(What you are asked to do): Among the lines below, output only those between the line holding "C3: 680nF (GND, N7) -> 680nF (5V, GND)" and the line holding "U2: ATtiny85 -> ATtiny45", inclusive, exactly as written and with no pictures.

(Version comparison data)

====

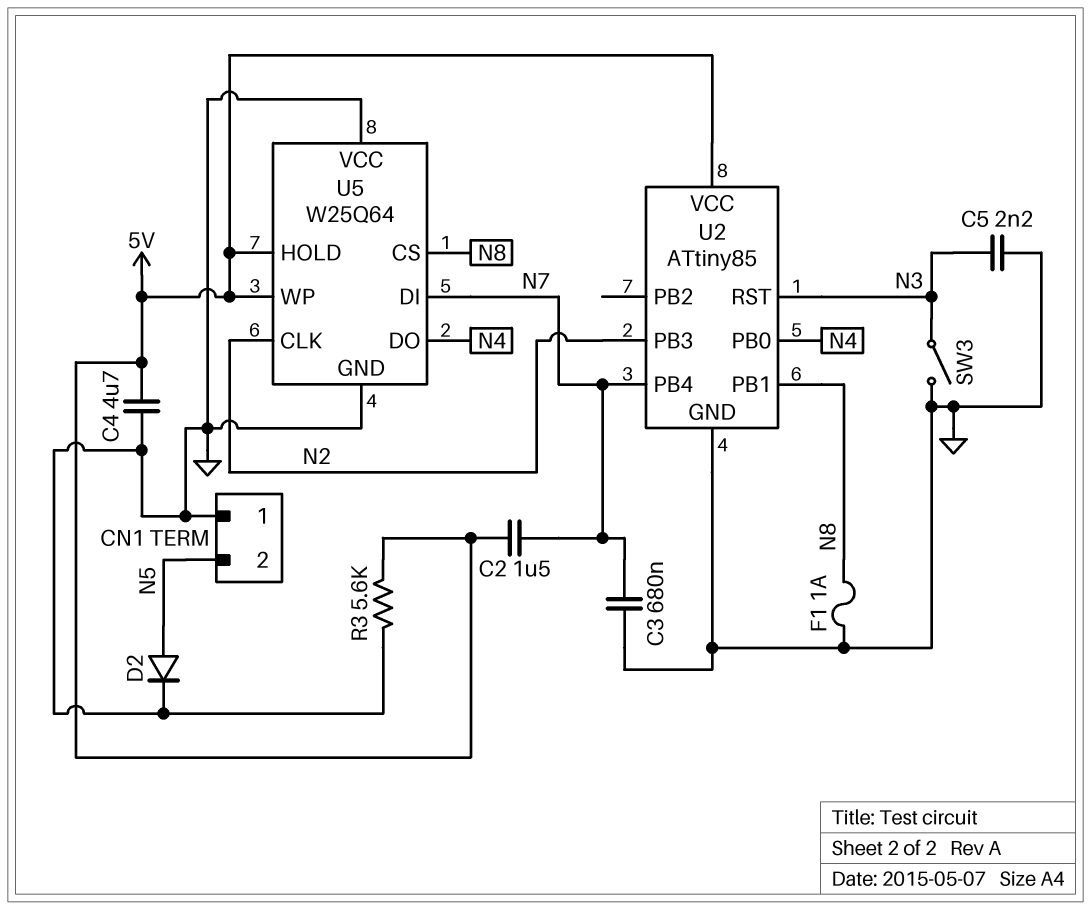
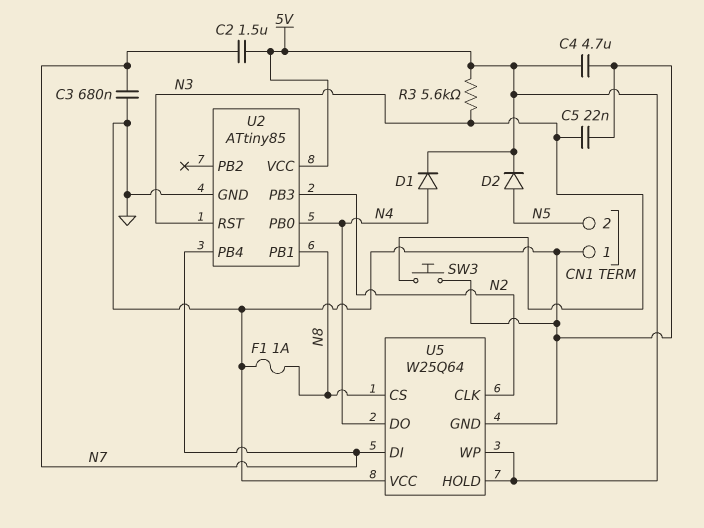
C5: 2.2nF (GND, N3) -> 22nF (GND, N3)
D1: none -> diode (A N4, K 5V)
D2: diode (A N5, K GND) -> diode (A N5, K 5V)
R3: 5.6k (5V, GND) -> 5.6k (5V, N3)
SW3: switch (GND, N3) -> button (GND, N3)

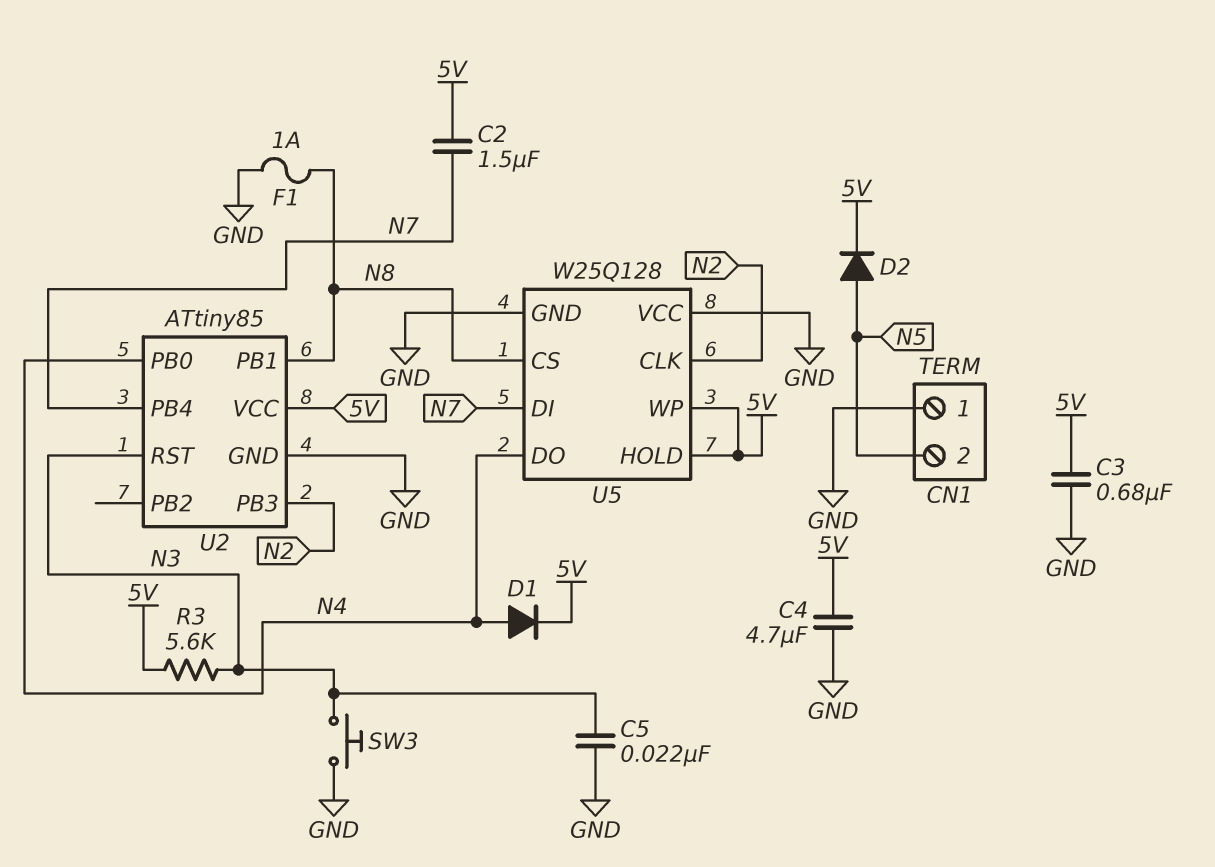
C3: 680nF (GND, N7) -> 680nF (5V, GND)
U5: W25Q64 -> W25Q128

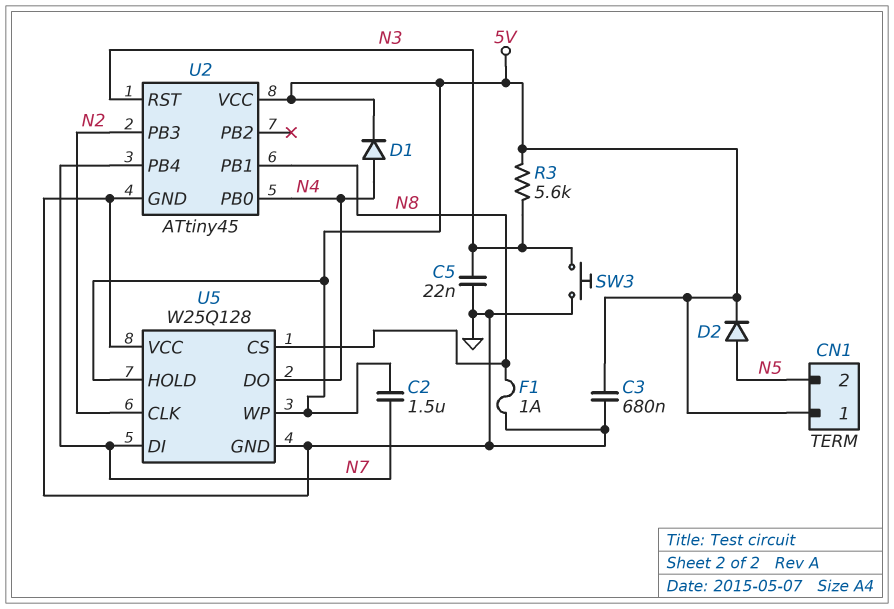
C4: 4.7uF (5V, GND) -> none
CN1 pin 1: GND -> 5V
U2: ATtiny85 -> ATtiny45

====

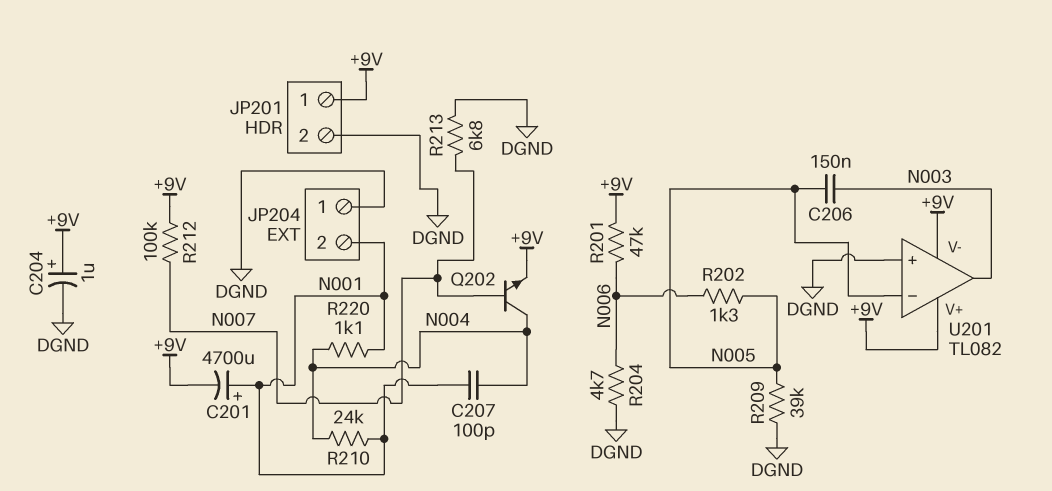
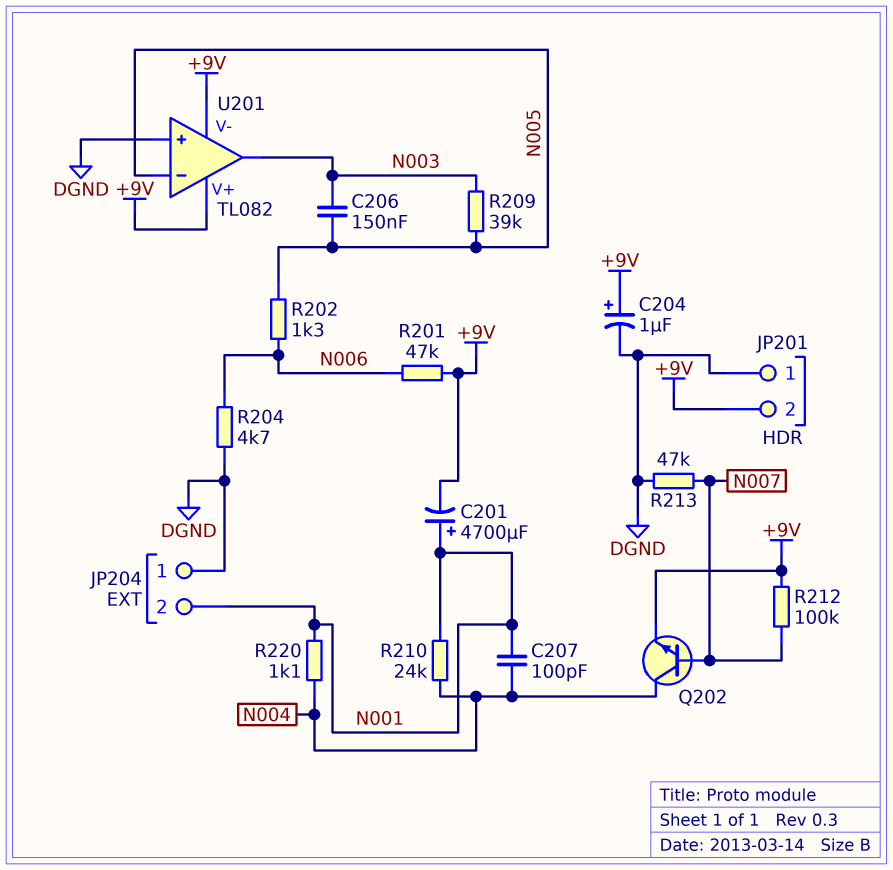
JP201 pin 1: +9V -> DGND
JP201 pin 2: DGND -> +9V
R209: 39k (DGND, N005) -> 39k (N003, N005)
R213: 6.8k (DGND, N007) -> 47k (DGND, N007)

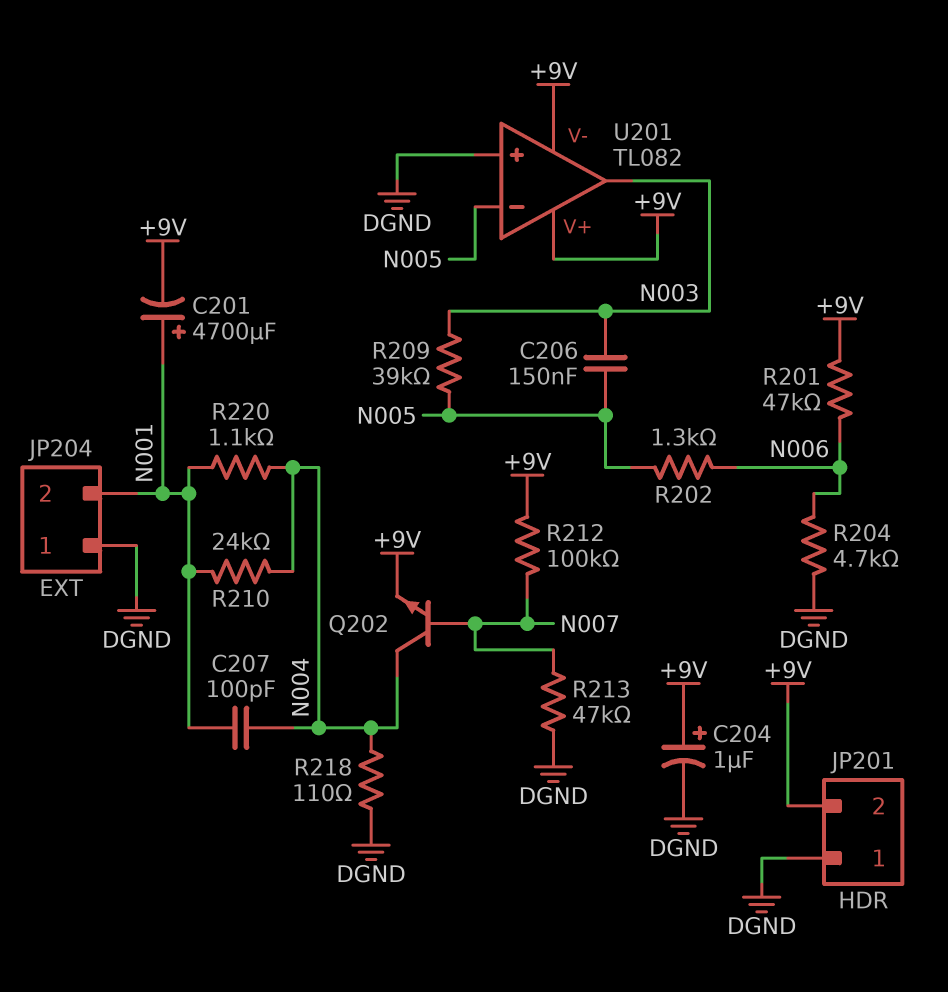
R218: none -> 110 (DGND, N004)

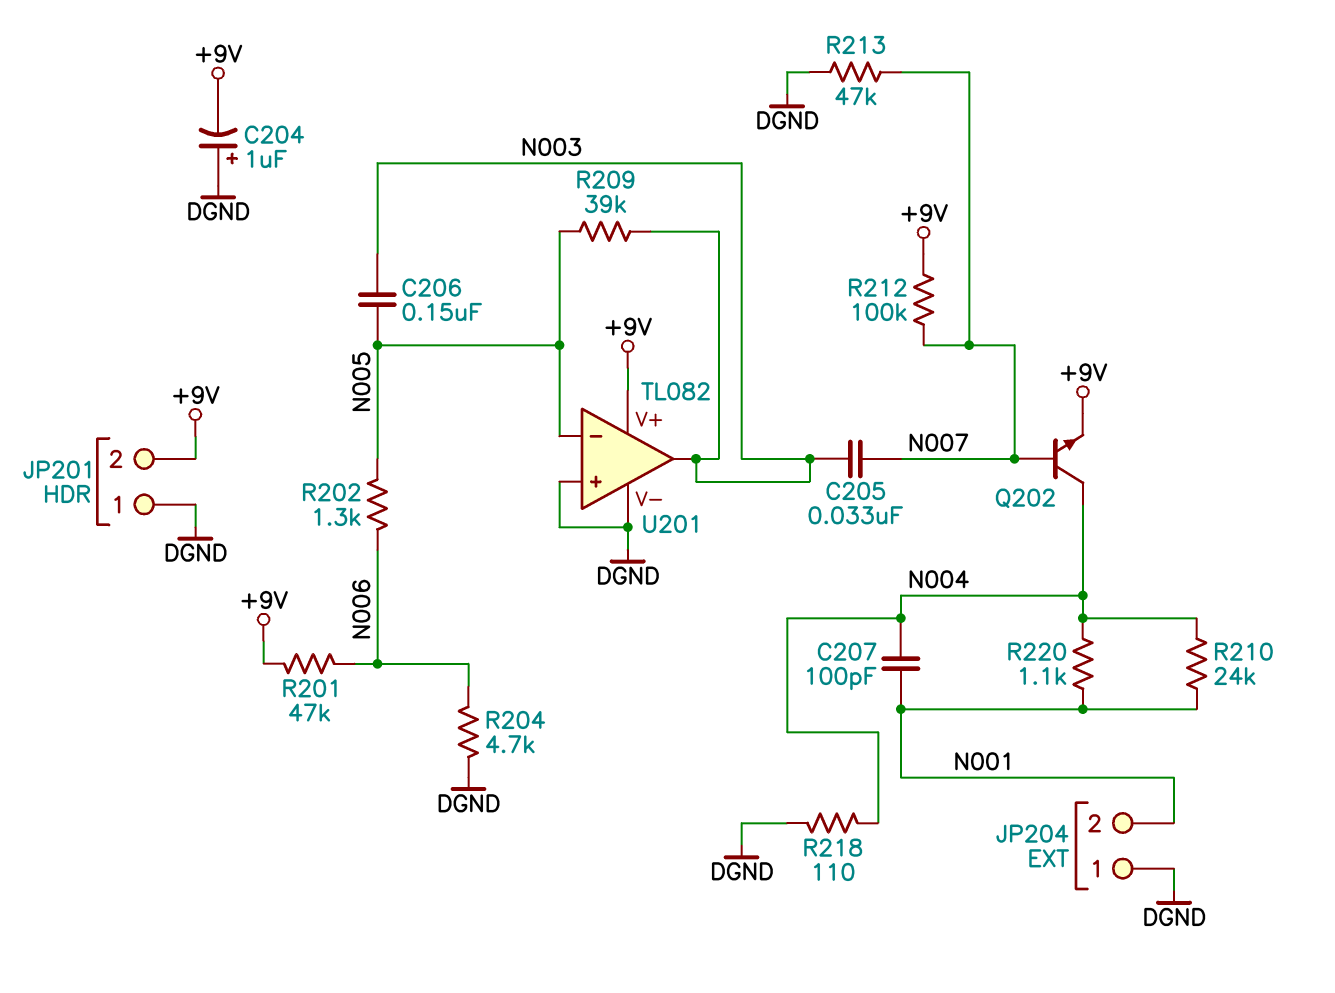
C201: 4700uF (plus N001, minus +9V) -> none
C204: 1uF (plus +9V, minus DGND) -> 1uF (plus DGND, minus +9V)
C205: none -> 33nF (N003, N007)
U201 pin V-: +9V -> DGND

====

(Answer to this problem):
C3: 680nF (GND, N7) -> 680nF (5V, GND)
U5: W25Q64 -> W25Q128

C4: 4.7uF (5V, GND) -> none
CN1 pin 1: GND -> 5V
U2: ATtiny85 -> ATtiny45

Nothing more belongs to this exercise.